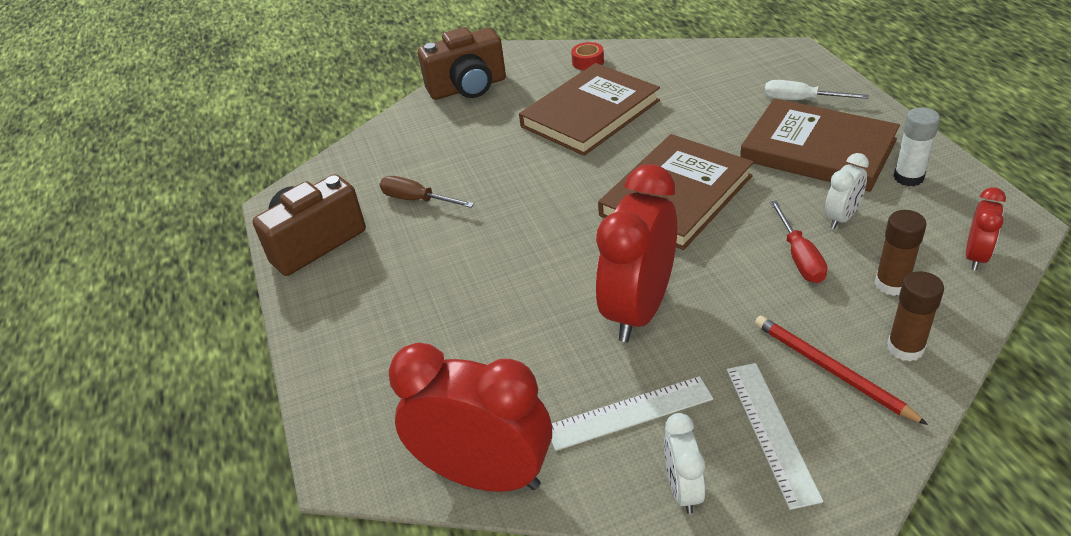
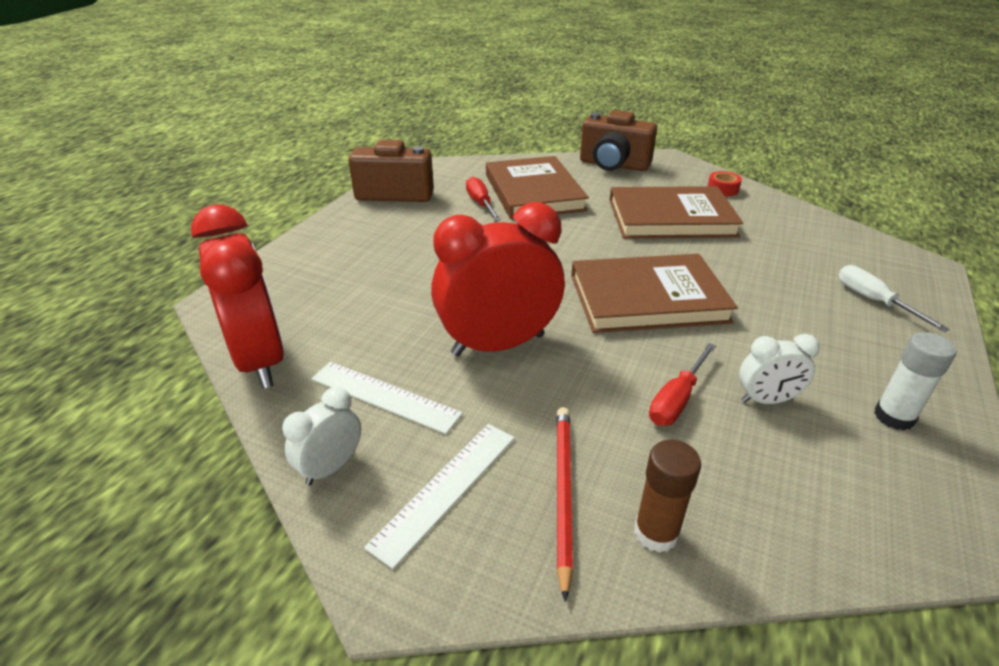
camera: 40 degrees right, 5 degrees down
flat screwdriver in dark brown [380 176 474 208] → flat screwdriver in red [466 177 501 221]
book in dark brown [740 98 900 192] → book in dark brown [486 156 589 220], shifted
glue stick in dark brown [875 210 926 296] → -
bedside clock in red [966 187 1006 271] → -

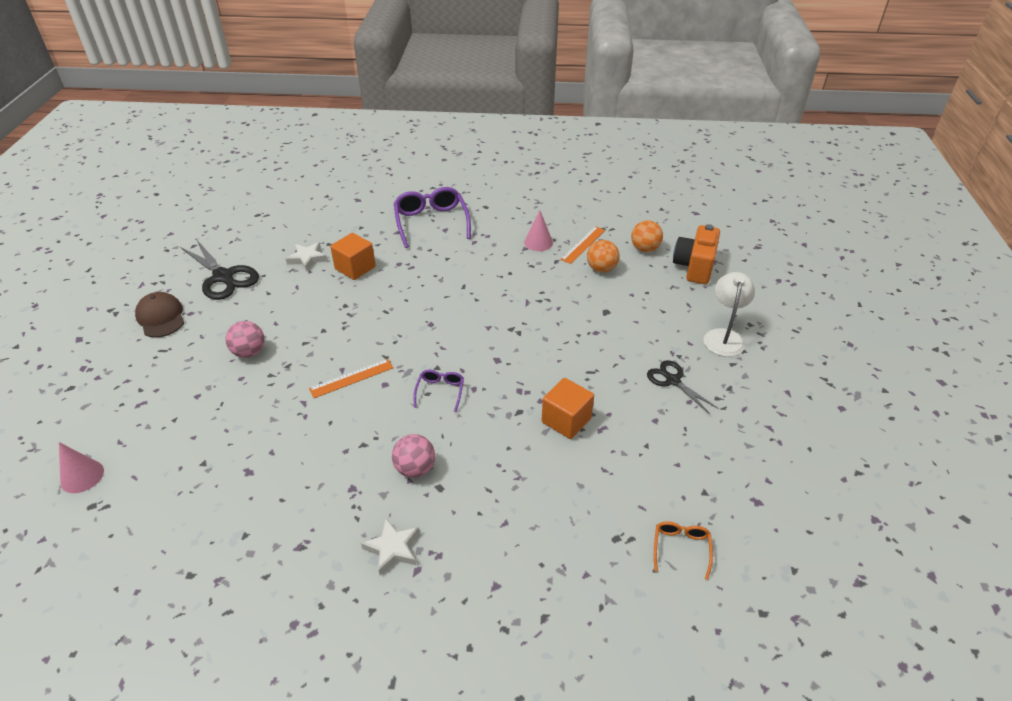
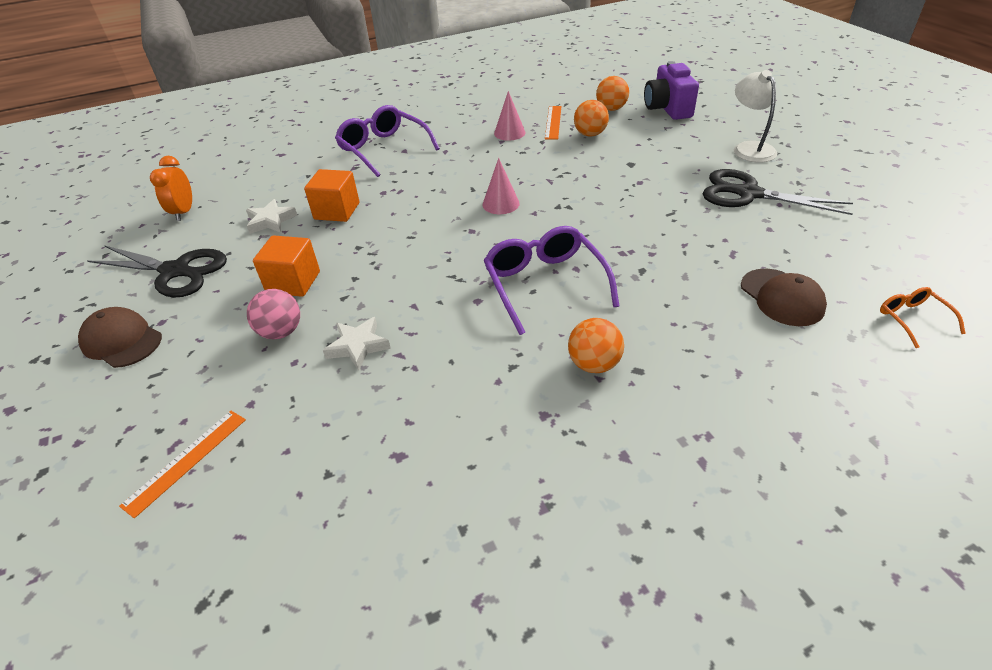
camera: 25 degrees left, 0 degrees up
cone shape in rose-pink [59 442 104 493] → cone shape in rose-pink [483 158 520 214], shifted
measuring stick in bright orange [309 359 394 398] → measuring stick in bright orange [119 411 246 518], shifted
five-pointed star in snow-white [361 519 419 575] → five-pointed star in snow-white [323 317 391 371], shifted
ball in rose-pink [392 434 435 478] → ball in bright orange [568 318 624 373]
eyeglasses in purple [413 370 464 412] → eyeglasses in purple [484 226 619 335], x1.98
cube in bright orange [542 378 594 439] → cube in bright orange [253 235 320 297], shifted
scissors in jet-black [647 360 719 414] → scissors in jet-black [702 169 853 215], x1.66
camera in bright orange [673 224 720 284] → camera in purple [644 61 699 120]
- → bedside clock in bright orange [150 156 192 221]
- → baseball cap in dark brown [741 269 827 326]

* * *

> _The task_
Excluding images, output exactly the lines from the one that holds "book in dark brown [740" through the final line of the material, both ends included.

> _Output_
book in dark brown [740 98 900 192] → book in dark brown [486 156 589 220], shifted
glue stick in dark brown [875 210 926 296] → -
bedside clock in red [966 187 1006 271] → -

camera: 25 degrees left, 0 degrees up
cone shape in rose-pink [59 442 104 493] → cone shape in rose-pink [483 158 520 214], shifted
measuring stick in bright orange [309 359 394 398] → measuring stick in bright orange [119 411 246 518], shifted
five-pointed star in snow-white [361 519 419 575] → five-pointed star in snow-white [323 317 391 371], shifted
ball in rose-pink [392 434 435 478] → ball in bright orange [568 318 624 373]
eyeglasses in purple [413 370 464 412] → eyeglasses in purple [484 226 619 335], x1.98
cube in bright orange [542 378 594 439] → cube in bright orange [253 235 320 297], shifted
scissors in jet-black [647 360 719 414] → scissors in jet-black [702 169 853 215], x1.66
camera in bright orange [673 224 720 284] → camera in purple [644 61 699 120]
- → bedside clock in bright orange [150 156 192 221]
- → baseball cap in dark brown [741 269 827 326]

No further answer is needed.